[Entries supplied Boundary: Start]

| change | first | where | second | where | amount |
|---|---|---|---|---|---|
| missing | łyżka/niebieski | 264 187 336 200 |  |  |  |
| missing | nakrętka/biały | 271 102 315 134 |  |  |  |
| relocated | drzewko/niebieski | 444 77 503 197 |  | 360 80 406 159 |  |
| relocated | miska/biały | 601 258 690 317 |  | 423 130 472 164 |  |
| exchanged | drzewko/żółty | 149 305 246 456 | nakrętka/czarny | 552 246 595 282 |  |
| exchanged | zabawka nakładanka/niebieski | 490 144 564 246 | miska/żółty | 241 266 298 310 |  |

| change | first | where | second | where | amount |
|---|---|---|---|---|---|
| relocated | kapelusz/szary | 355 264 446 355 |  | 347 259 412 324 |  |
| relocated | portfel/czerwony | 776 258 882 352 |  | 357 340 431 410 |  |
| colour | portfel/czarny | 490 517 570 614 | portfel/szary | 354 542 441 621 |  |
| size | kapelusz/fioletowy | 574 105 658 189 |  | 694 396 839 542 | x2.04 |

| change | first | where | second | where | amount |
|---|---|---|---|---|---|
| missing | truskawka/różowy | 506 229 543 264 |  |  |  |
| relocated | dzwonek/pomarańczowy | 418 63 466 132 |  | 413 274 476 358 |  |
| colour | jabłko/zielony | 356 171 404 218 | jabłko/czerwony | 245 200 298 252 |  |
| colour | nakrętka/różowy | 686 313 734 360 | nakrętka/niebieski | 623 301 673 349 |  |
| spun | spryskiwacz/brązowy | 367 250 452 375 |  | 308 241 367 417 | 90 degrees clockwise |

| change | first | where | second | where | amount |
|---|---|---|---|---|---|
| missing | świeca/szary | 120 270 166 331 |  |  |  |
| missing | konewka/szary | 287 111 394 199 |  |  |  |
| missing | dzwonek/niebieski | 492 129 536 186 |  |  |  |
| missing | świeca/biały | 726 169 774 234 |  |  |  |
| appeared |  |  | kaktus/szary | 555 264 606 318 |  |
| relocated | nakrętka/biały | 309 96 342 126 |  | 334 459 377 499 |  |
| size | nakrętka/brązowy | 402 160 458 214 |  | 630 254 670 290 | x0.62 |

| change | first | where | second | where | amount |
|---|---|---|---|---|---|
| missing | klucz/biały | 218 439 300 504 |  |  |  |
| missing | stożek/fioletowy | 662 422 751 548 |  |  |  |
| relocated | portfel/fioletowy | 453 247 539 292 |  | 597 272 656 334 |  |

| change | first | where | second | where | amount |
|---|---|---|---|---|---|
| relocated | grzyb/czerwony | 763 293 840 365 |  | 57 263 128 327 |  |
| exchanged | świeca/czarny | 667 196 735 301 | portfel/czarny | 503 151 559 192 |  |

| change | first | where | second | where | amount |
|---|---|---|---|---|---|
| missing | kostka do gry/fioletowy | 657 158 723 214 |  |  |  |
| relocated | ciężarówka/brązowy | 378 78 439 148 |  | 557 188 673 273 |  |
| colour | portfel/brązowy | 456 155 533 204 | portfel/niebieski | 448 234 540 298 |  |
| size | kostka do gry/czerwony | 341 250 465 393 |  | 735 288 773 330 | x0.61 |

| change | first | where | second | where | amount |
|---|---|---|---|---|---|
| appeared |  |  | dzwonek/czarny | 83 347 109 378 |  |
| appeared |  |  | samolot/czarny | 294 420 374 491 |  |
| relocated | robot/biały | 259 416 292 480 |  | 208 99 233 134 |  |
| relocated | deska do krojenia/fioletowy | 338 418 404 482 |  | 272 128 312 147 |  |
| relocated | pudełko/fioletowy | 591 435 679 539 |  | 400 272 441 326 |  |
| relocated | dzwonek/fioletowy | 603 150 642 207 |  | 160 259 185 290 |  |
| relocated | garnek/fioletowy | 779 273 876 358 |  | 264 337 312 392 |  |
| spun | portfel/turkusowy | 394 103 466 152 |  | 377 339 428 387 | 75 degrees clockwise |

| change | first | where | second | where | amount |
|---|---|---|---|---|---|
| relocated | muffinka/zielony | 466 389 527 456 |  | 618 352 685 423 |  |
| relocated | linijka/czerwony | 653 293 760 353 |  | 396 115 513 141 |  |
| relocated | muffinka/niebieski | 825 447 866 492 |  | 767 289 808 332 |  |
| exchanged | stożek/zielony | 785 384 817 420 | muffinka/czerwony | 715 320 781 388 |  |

[Entries supplied Boundary: End]

* **Problem to solve**:
Using the data above, reproduce exactly the lines between those holding "relocated | miska/biały" and "exchanged | drzewko/żółty", inclusive, and no others.

* **Solution below**:
| relocated | miska/biały | 601 258 690 317 |  | 423 130 472 164 |  |
| exchanged | drzewko/żółty | 149 305 246 456 | nakrętka/czarny | 552 246 595 282 |  |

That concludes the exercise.